PROBLEM DETAILS: Although pictures appear in the entries below, leave them out and print exactly the lines from the first line through the line containing "(363, 220) = (360, 134): yellow pear -> none".

Stored records:

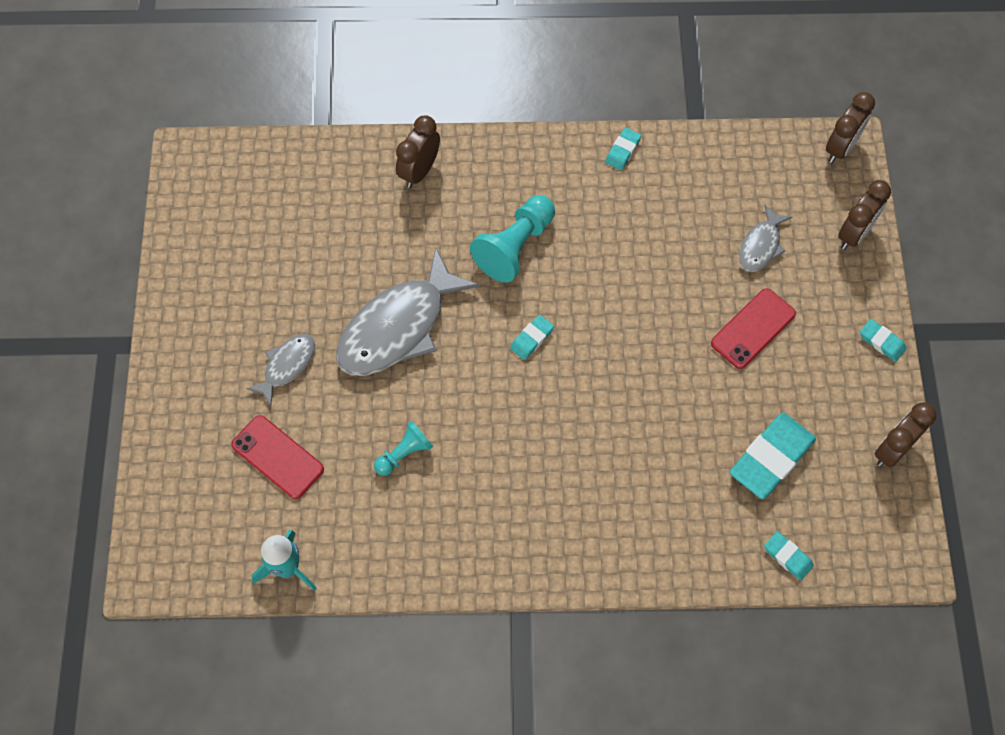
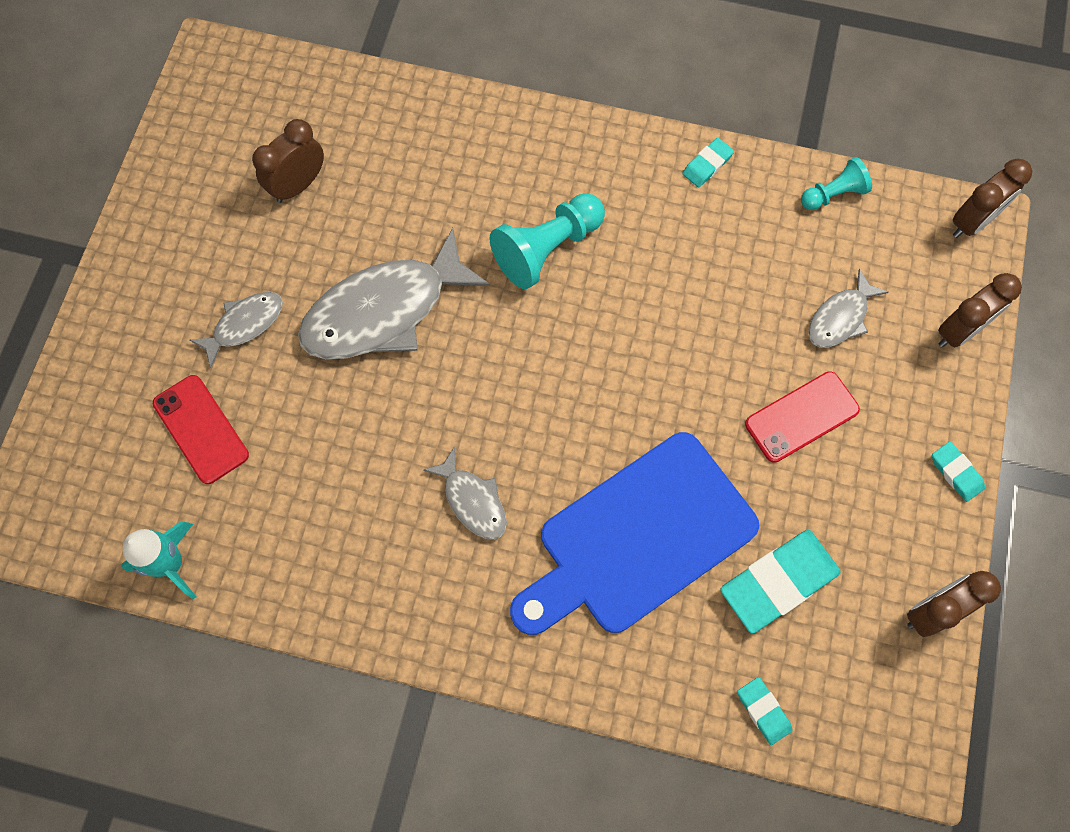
camera: 15 degrees right, 5 degrees up
(404, 453) = (345, 462): turquoise pawn -> turquoise pawn (833, 194)
(419, 171) = (464, 134): brown clock -> brown clock (298, 185)
(516, 457) = (473, 501): none -> grey fish
(531, 339) = (534, 363): turquoise eraser -> none
(654, 452) = (638, 538): none -> blue cutting board

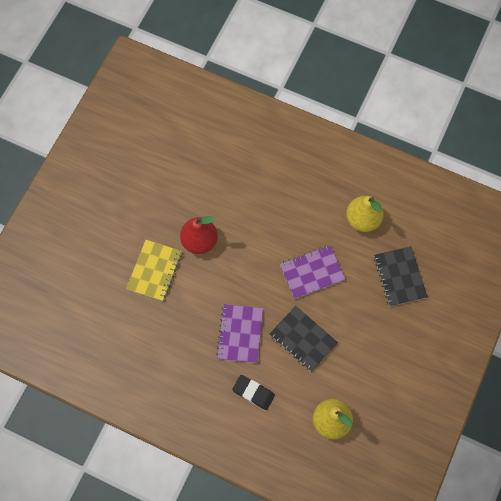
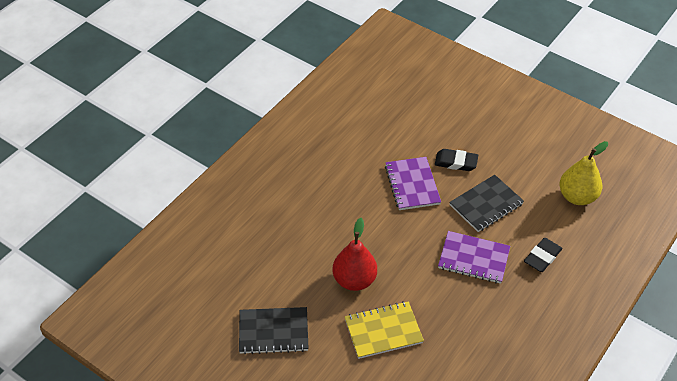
camera: 80 degrees left, 20 degrees down
(154, 271) = (383, 331): yellow notebook -> yellow notebook turned 45 degrees counterclockwise
(348, 307) = (456, 162): none -> black eraser
(363, 220) = (360, 134): yellow pear -> none
(399, 277) = (429, 117): black notebook -> black notebook (273, 332)

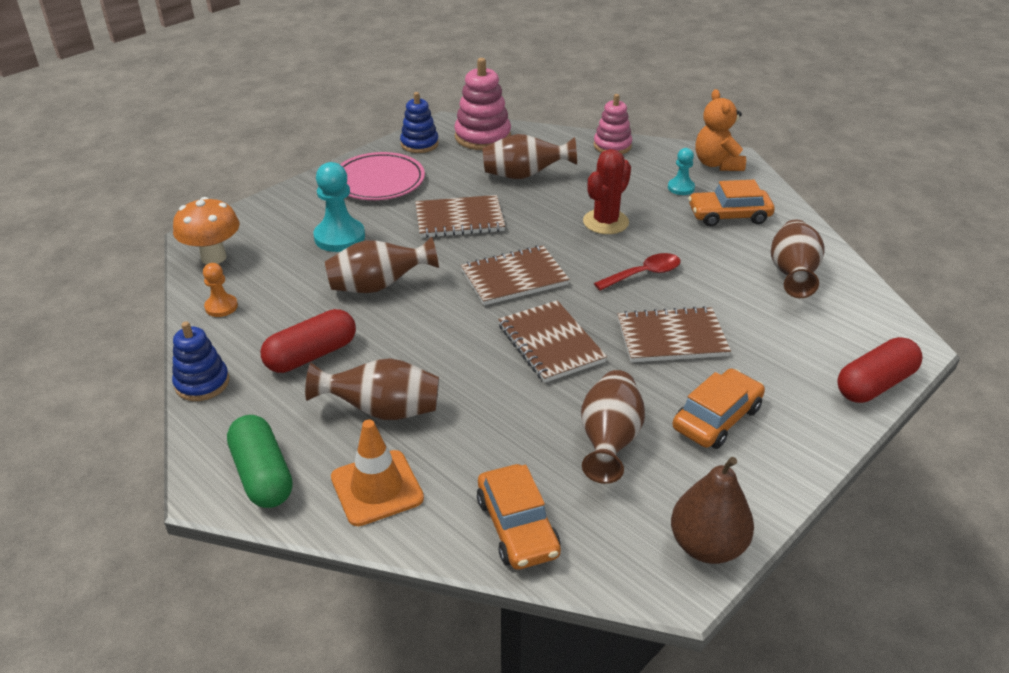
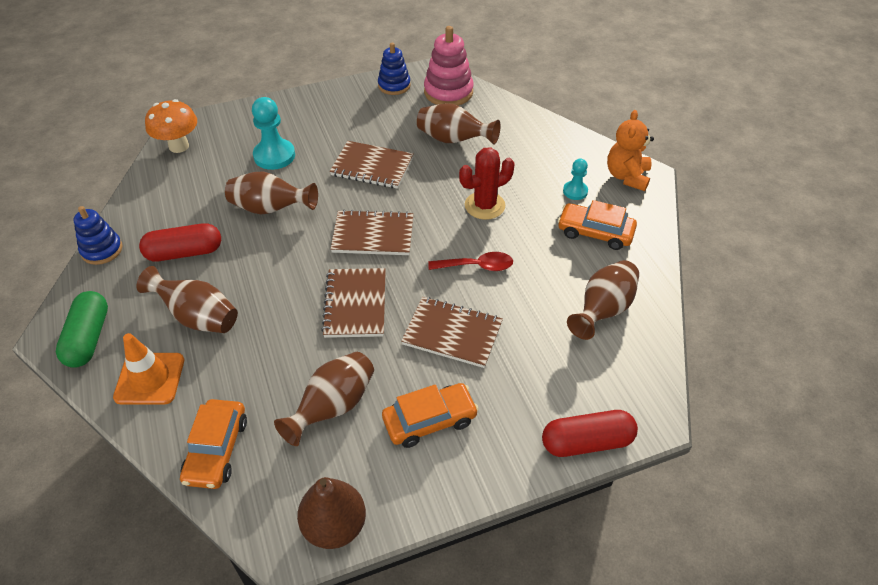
camera: 25 degrees right, 10 degrees up
(221, 307) = (155, 191): orange pawn -> none
(379, 181) = (338, 112): pink plate -> none
(612, 146) = (549, 131): pink stacking toy -> none

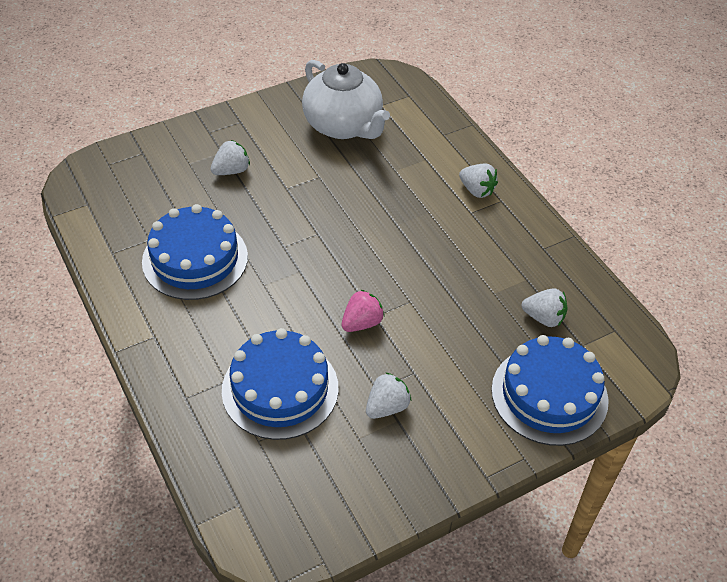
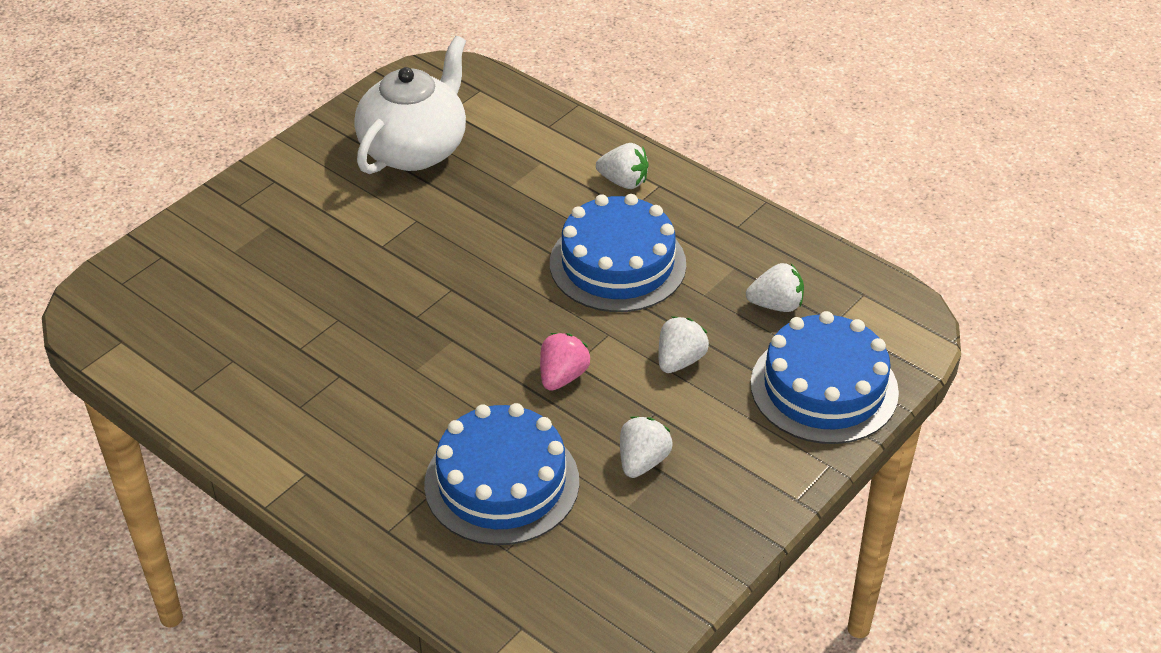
camera: 20 degrees left, 5 degrees down
(195, 259) = (308, 365): blue cake -> blue cake (617, 264)
(231, 171) = (296, 245): white strawberry -> white strawberry (680, 360)
(343, 125) = (415, 149): white teapot -> white teapot turned 90 degrees counterclockwise

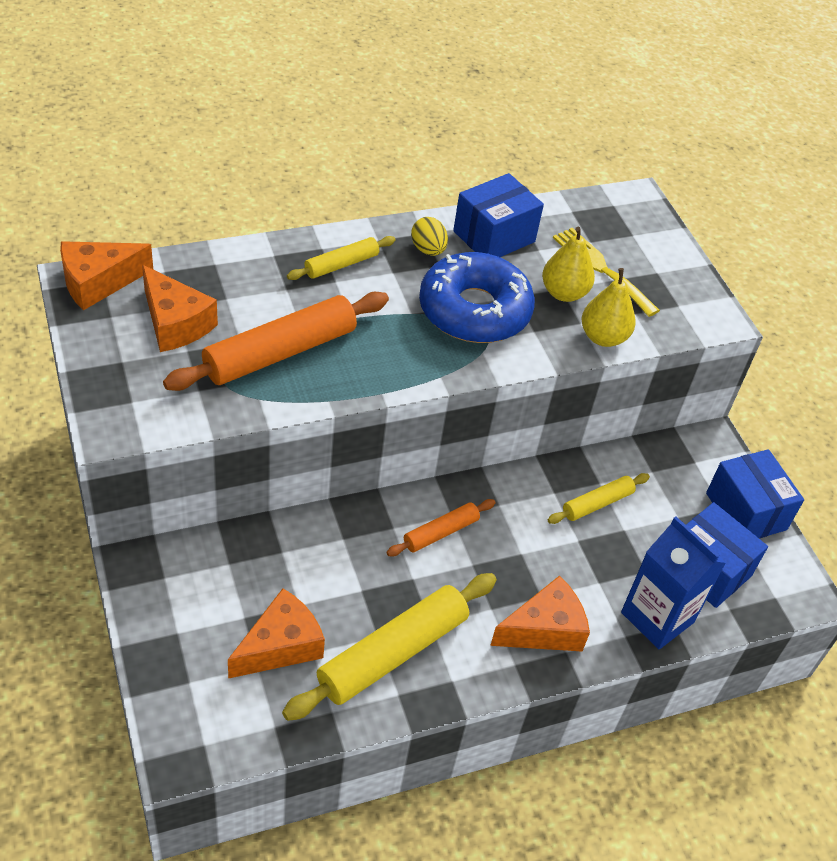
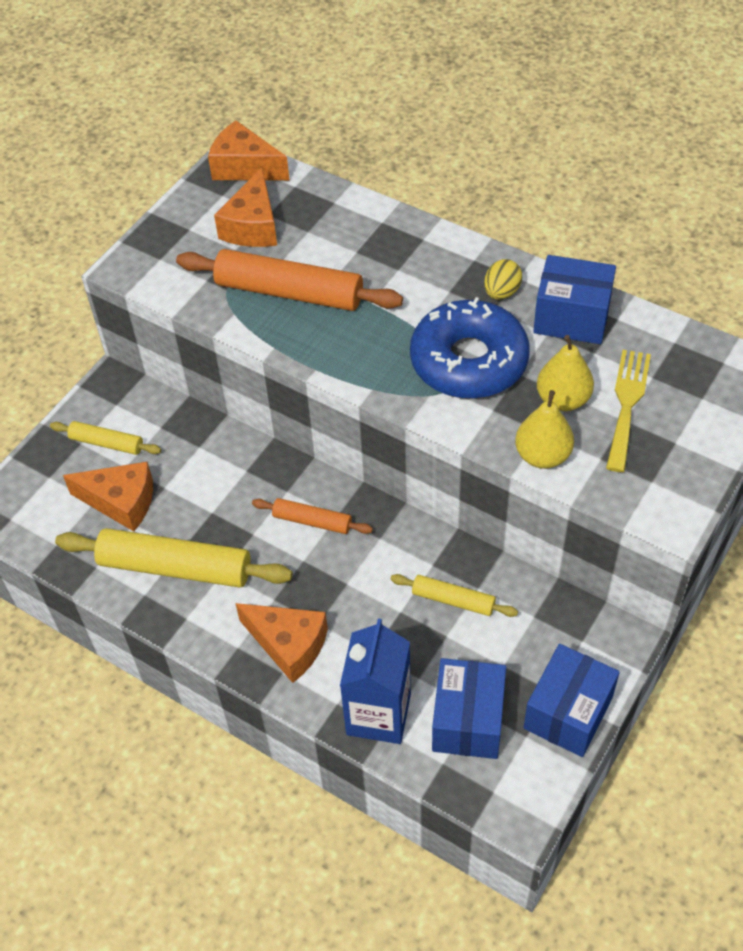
camera: 60 degrees right, 5 degrees up
(341, 264) = (419, 260): yellow rolling pin -> yellow rolling pin (107, 443)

RESULT OF THE TASK:
camera: 15 degrees right, 5 degrees up
(404, 453) = (345, 462): turquoise pawn -> turquoise pawn (833, 194)
(419, 171) = (464, 134): brown clock -> brown clock (298, 185)
(516, 457) = (473, 501): none -> grey fish
(531, 339) = (534, 363): turquoise eraser -> none
(654, 452) = (638, 538): none -> blue cutting board

camera: 80 degrees left, 20 degrees down
(154, 271) = (383, 331): yellow notebook -> yellow notebook turned 45 degrees counterclockwise
(348, 307) = (456, 162): none -> black eraser
(363, 220) = (360, 134): yellow pear -> none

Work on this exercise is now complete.